Task prompt :: Retype the lines below exactly, but only those from the line that has "orange ring: 5 -> 6" through the line that has "green domino: 11 -> 9". Omit every picture.

Data to use ::
==========
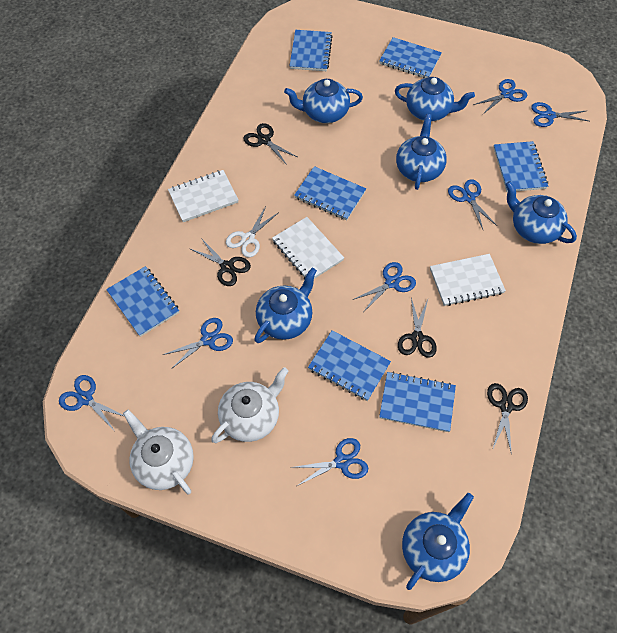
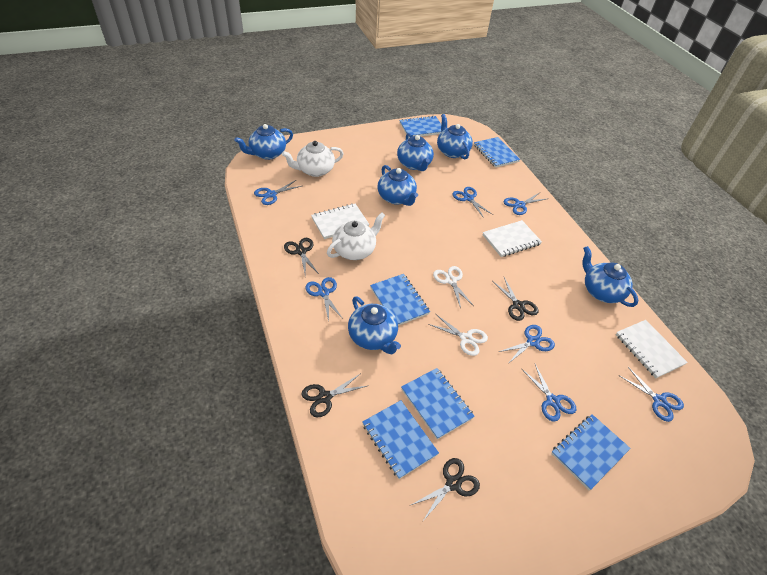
blue notebook: 7 -> 6
white scissors: 1 -> 2

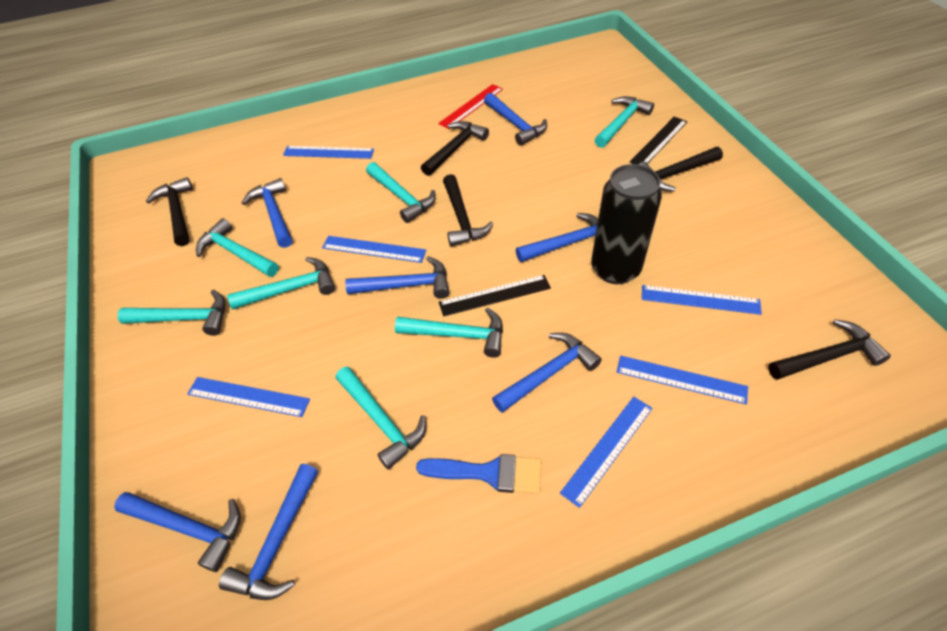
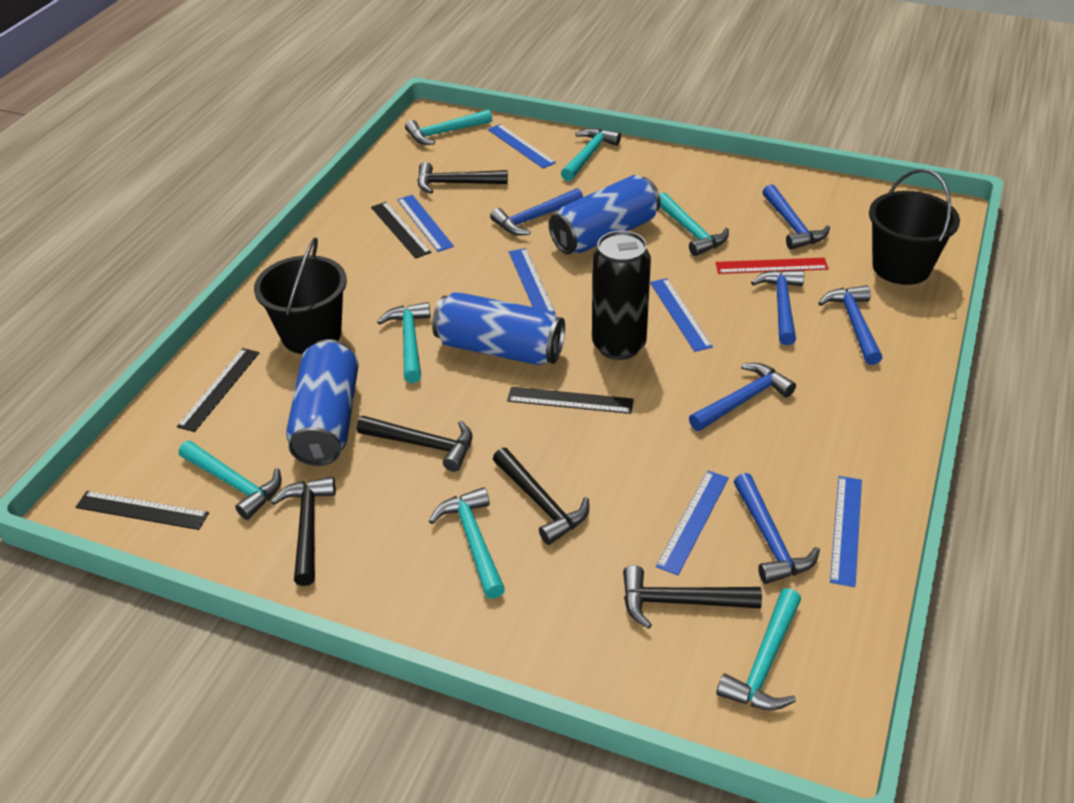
black bucket: 0 -> 2
black ruler: 2 -> 4
blue brush: 1 -> 0
blue can: 0 -> 3
blue hammer: 7 -> 6

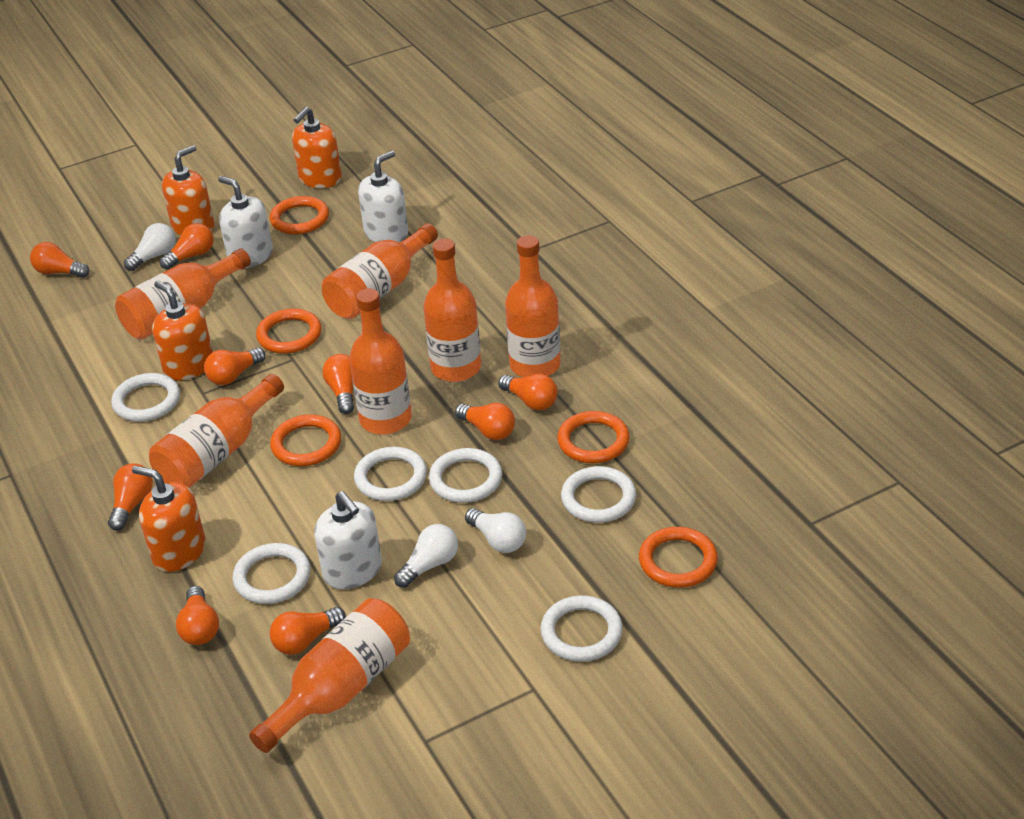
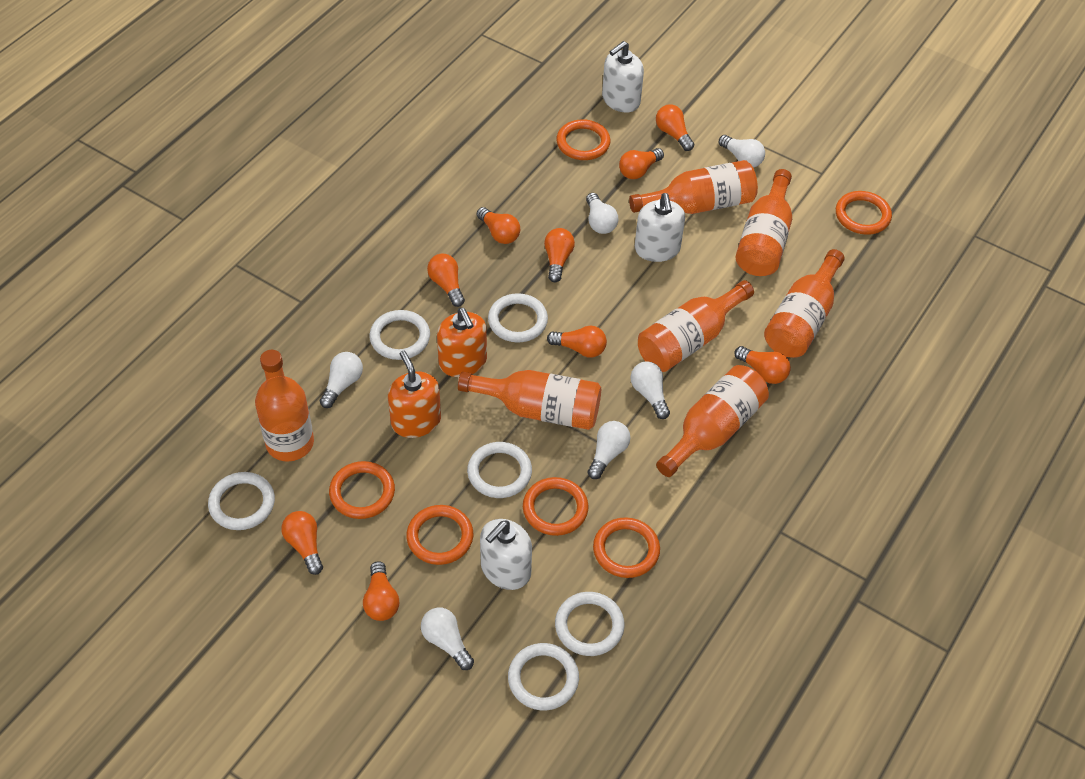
orange ring: 5 -> 6
orange soap dispenser: 4 -> 2
white light bulb: 3 -> 6

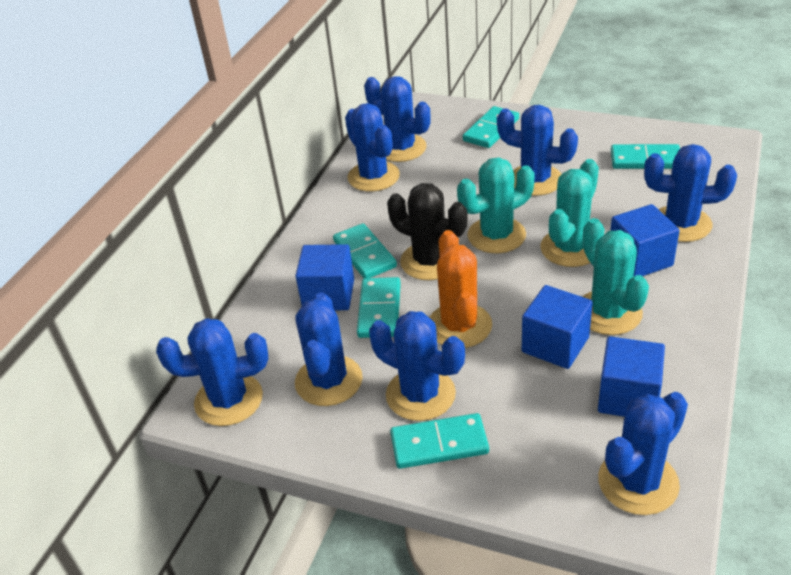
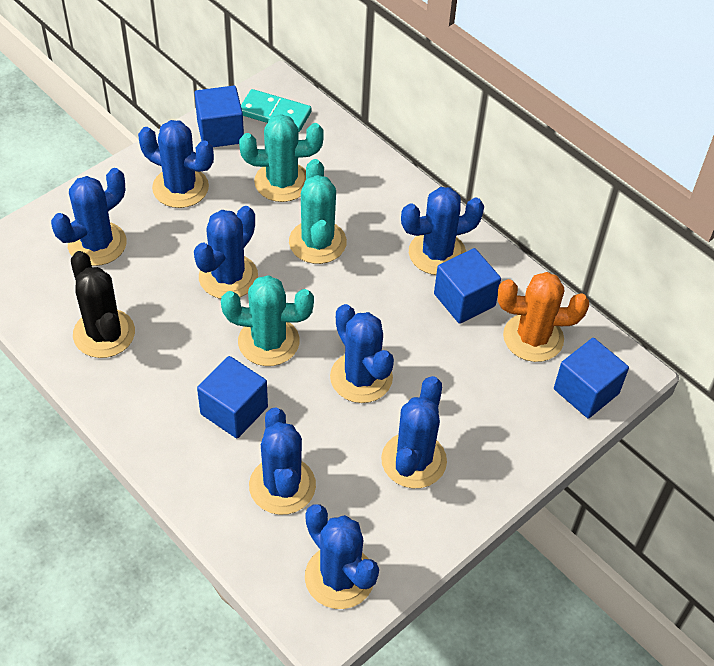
turquoise domino: 5 -> 1

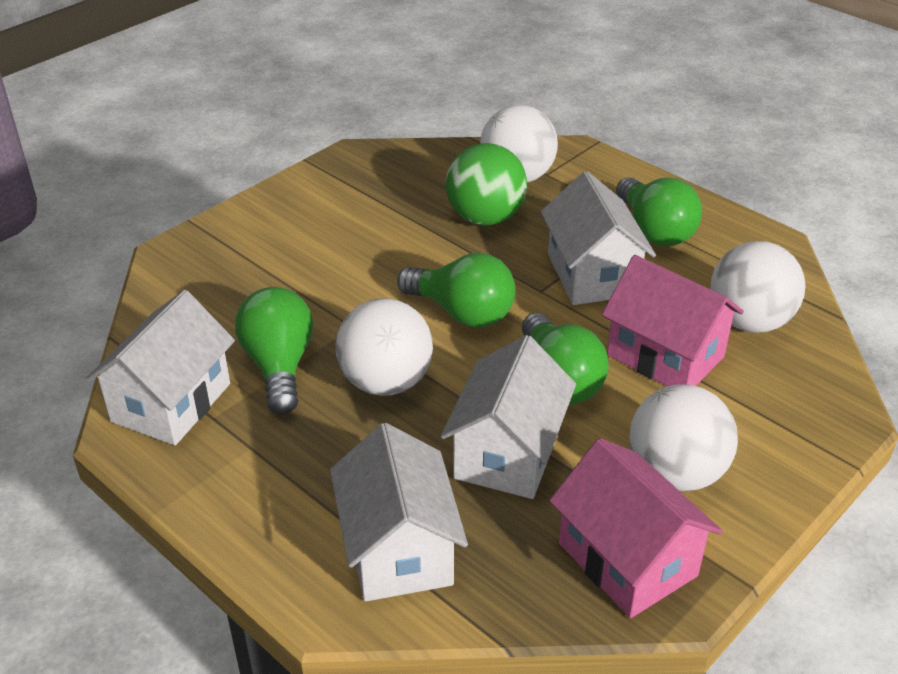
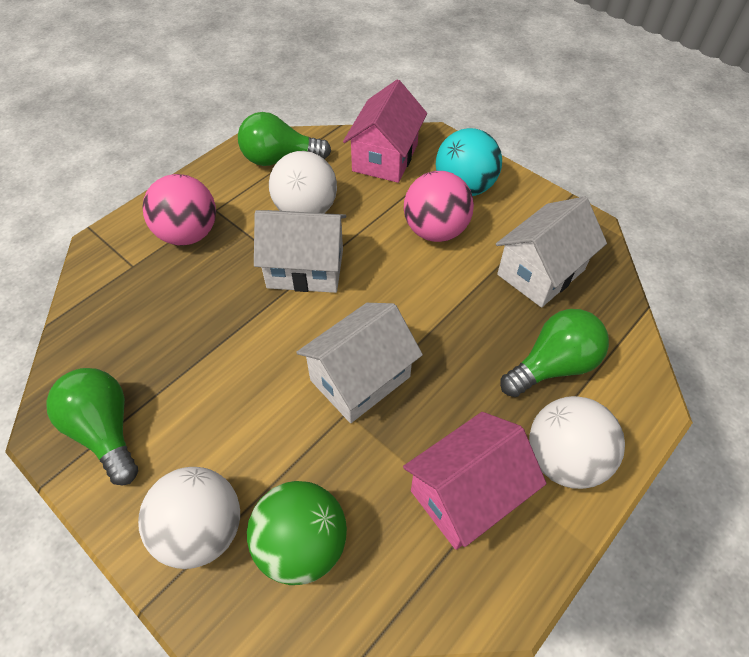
green light bulb: 4 -> 3
pink ball: 0 -> 2
turquoise ball: 0 -> 1
white ball: 4 -> 3
white house: 4 -> 3

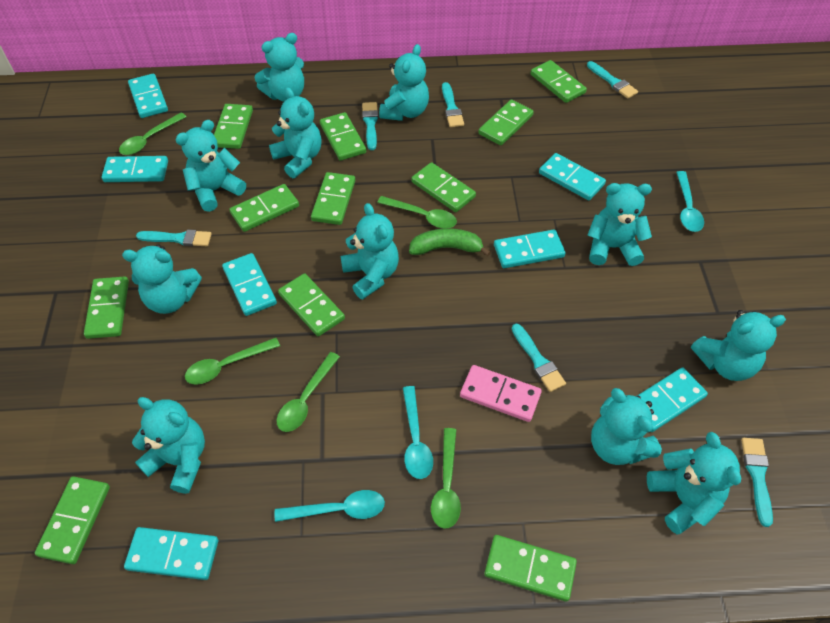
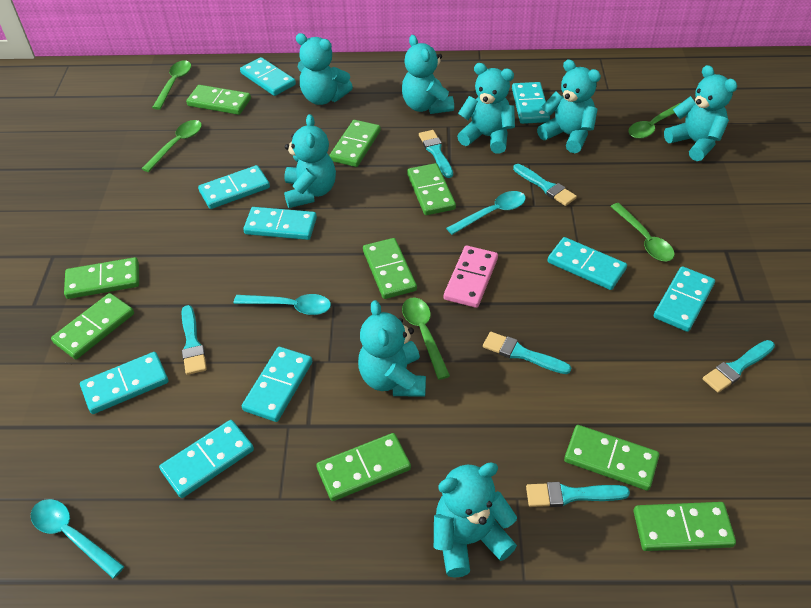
green banana: 1 -> 0
green domino: 11 -> 9
turquoise domino: 7 -> 9
turquoise teddy bear: 11 -> 8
==========
Solution to the exercise ::
orange ring: 5 -> 6
orange soap dispenser: 4 -> 2
white light bulb: 3 -> 6

turquoise domino: 5 -> 1

green light bulb: 4 -> 3
pink ball: 0 -> 2
turquoise ball: 0 -> 1
white ball: 4 -> 3
white house: 4 -> 3

green banana: 1 -> 0
green domino: 11 -> 9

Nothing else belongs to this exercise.